====== PROVIDED MATERIAL ======

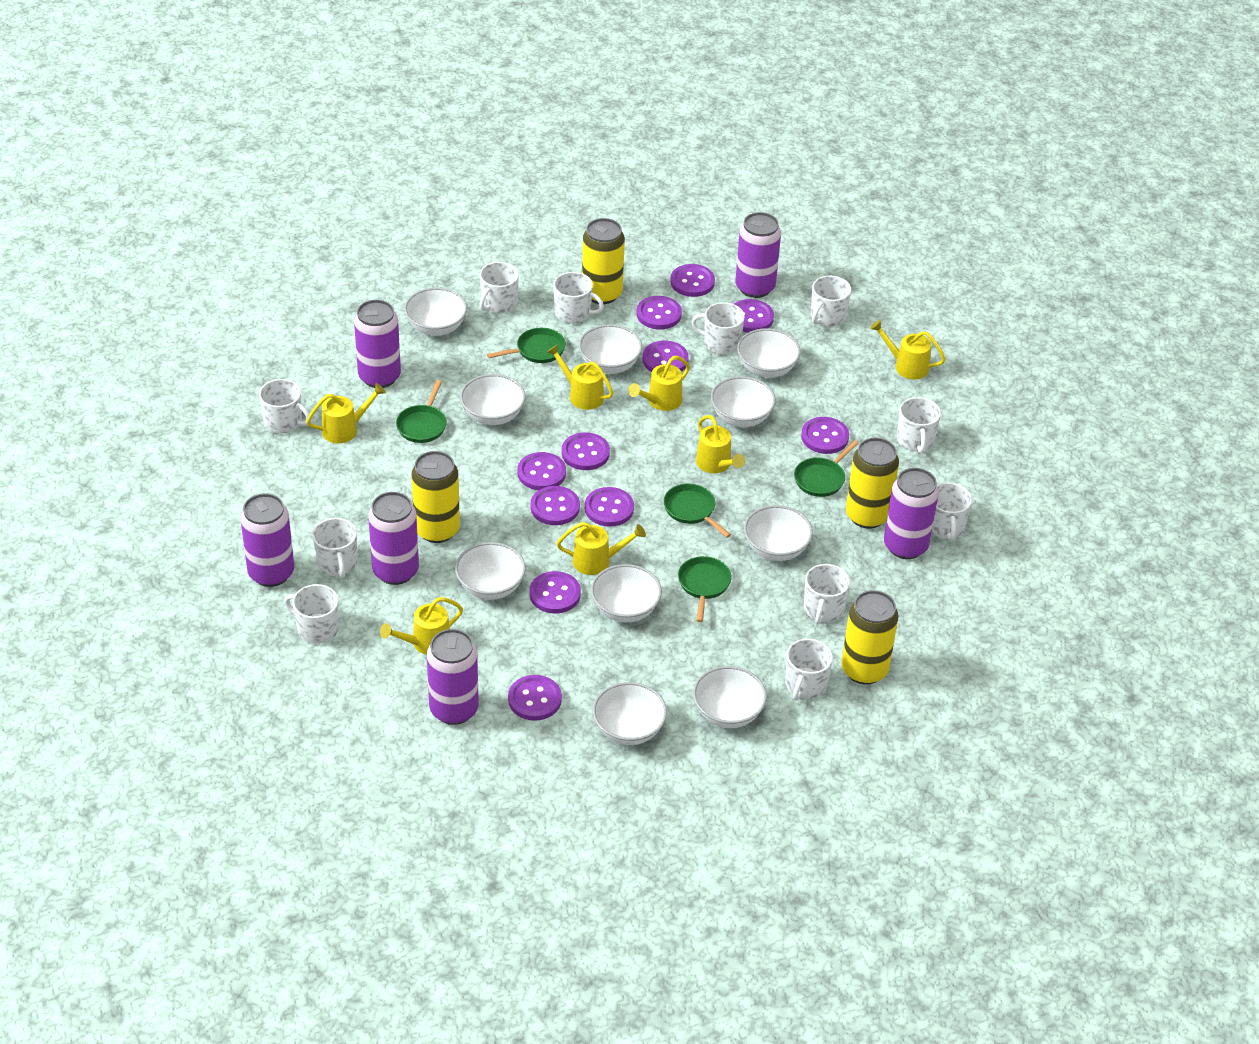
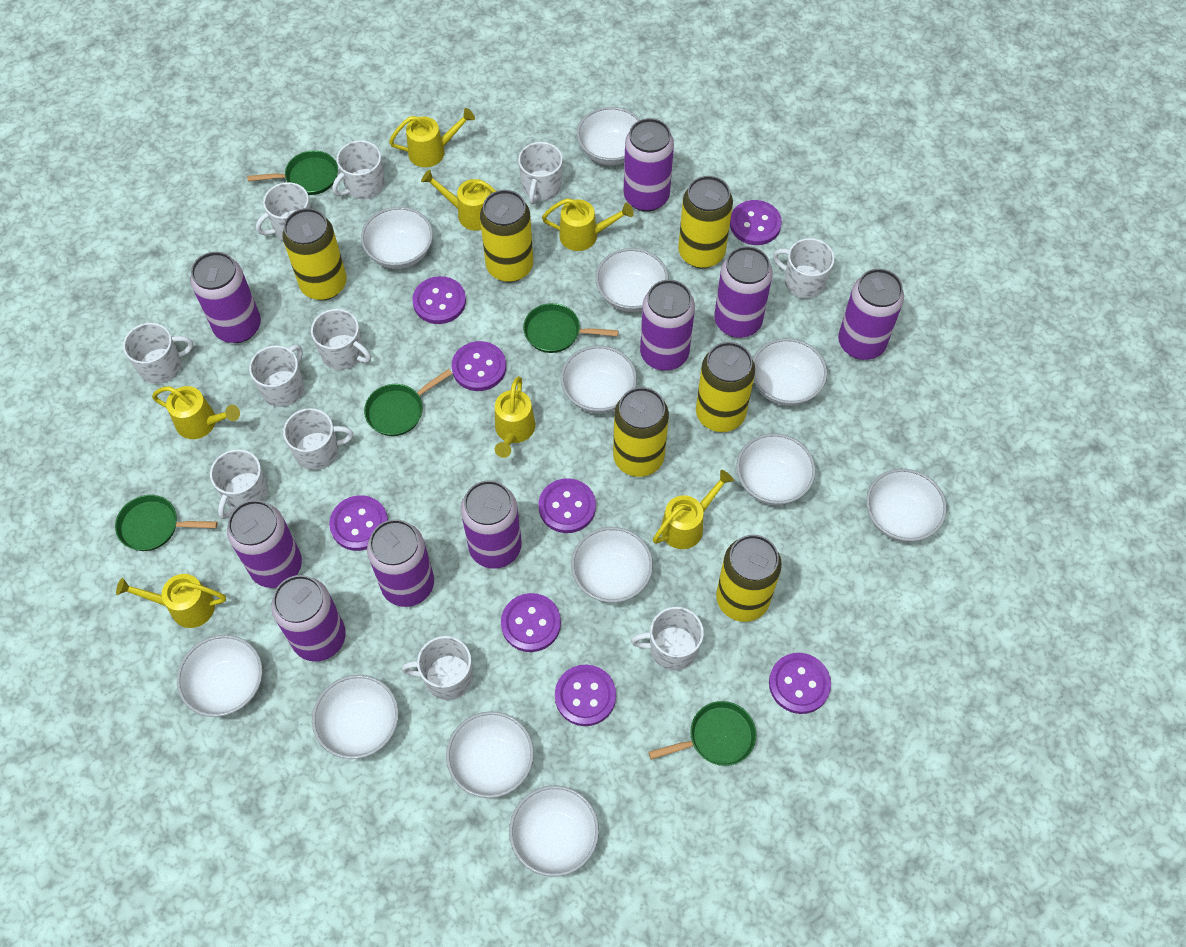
purple button: 11 -> 8
purple can: 6 -> 9
white bowl: 10 -> 12
yellow can: 4 -> 6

======

> EXERCISE: Leaving every image behind, repeat the data in full and exactly.

> EXERCISE ANSWER:
purple button: 11 -> 8
purple can: 6 -> 9
white bowl: 10 -> 12
yellow can: 4 -> 6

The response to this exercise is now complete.